*** Opening Study material ***

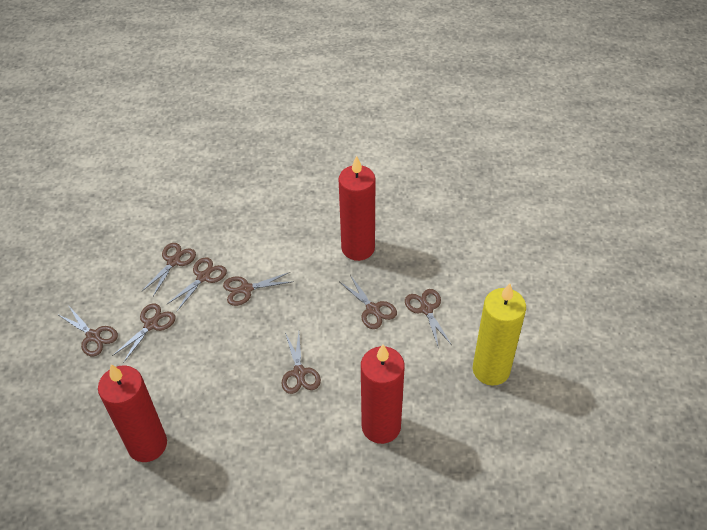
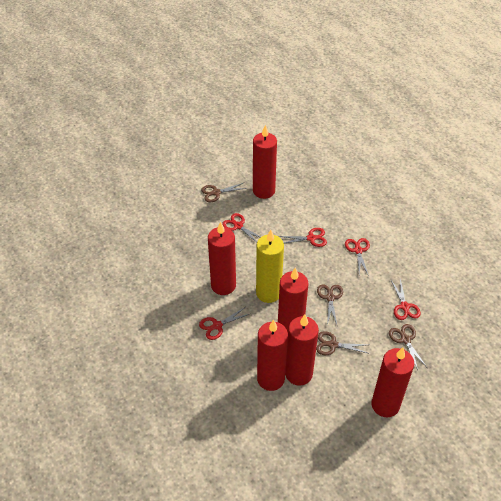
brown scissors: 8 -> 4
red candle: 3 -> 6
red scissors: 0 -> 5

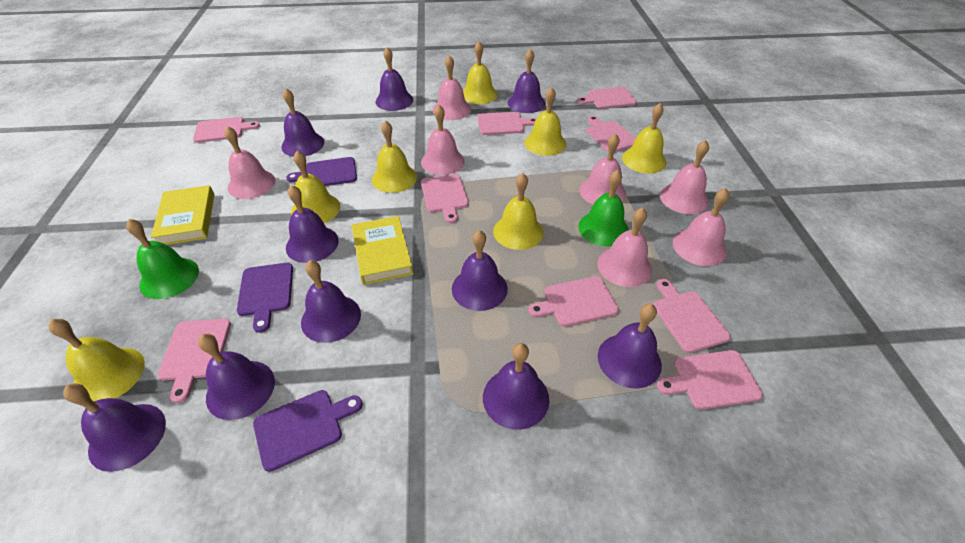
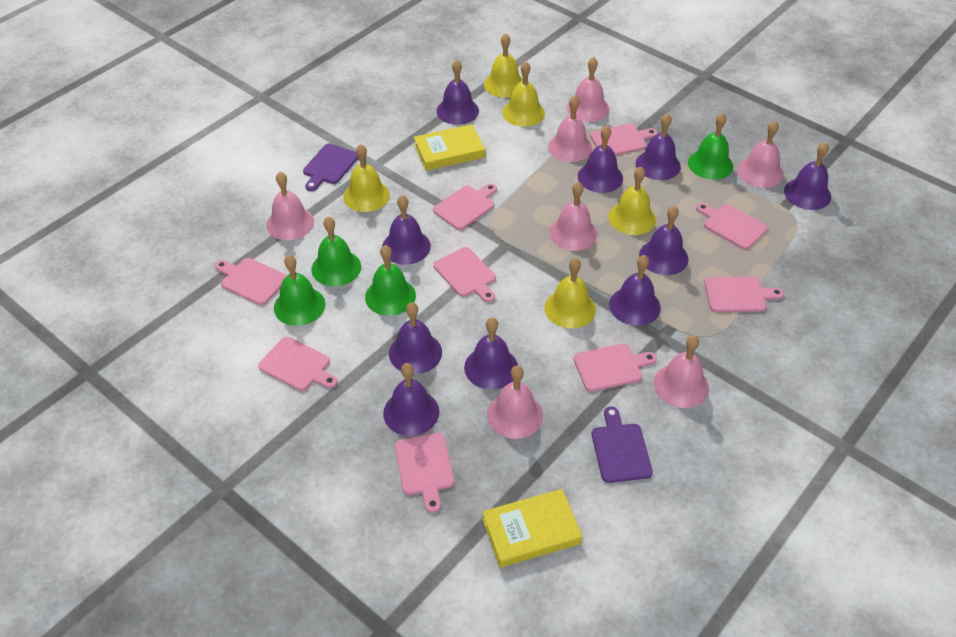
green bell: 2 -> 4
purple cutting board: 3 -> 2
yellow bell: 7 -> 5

*** Closing Study material ***

* Exercise
Reproduce every record verbatim, please. Omit the images.

* Finished exercise
brown scissors: 8 -> 4
red candle: 3 -> 6
red scissors: 0 -> 5

green bell: 2 -> 4
purple cutting board: 3 -> 2
yellow bell: 7 -> 5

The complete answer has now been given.